— GOAL OF THE EXERCISE —
If an entry includes an image, drop the image and copy the rest verbatim.

— EXERCISE INPUTS —
____________

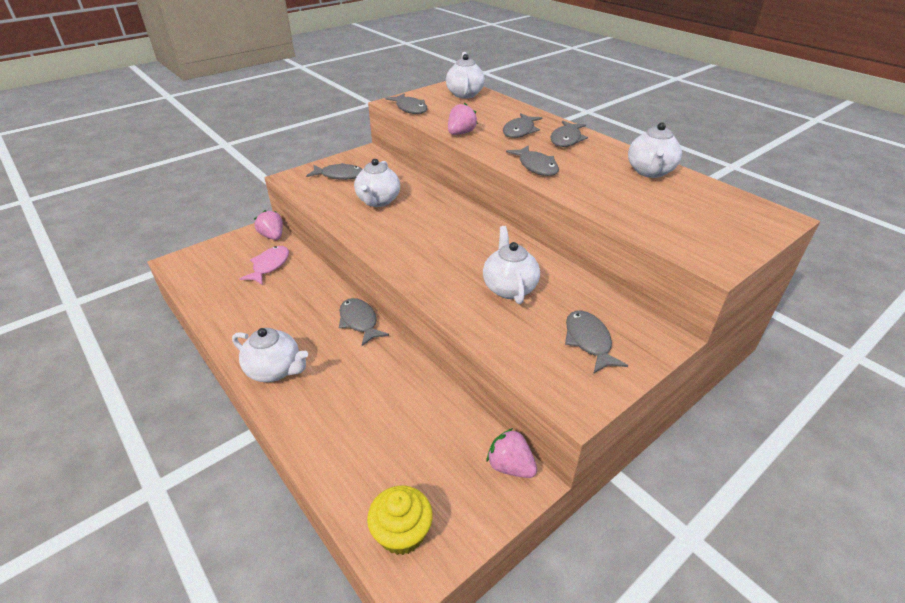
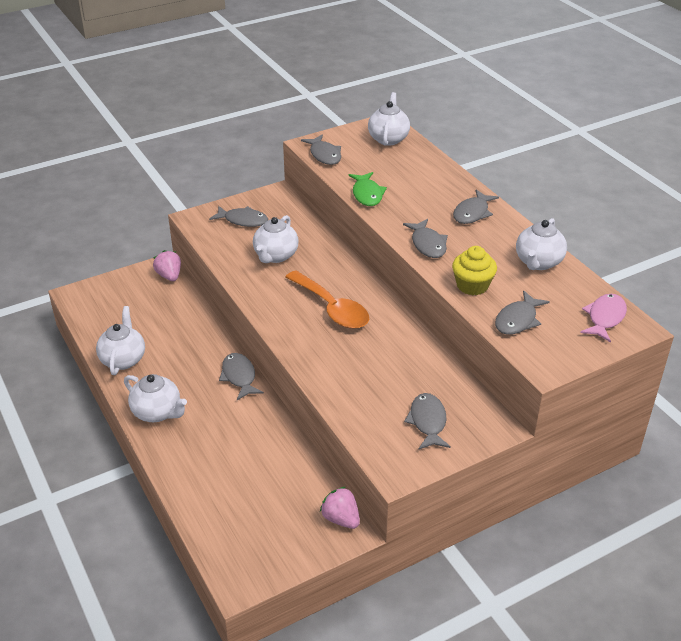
camera: 10 degrees right, 0 degrees up
(269, 266) = (163, 309): pink fish -> pink fish (605, 318)
(402, 533) = (241, 554): yellow cupcake -> yellow cupcake (472, 285)
(447, 241) = (331, 308): none -> orange spoon
(461, 133) = (367, 194): pink strawberry -> green fish
(509, 288) = (375, 363): white teapot -> white teapot (123, 359)
(520, 131) = (428, 197): grey fish -> grey fish (517, 320)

____________

— WRITTEN ANSWER —
camera: 10 degrees right, 0 degrees up
(269, 266) = (163, 309): pink fish -> pink fish (605, 318)
(402, 533) = (241, 554): yellow cupcake -> yellow cupcake (472, 285)
(447, 241) = (331, 308): none -> orange spoon
(461, 133) = (367, 194): pink strawberry -> green fish
(509, 288) = (375, 363): white teapot -> white teapot (123, 359)
(520, 131) = (428, 197): grey fish -> grey fish (517, 320)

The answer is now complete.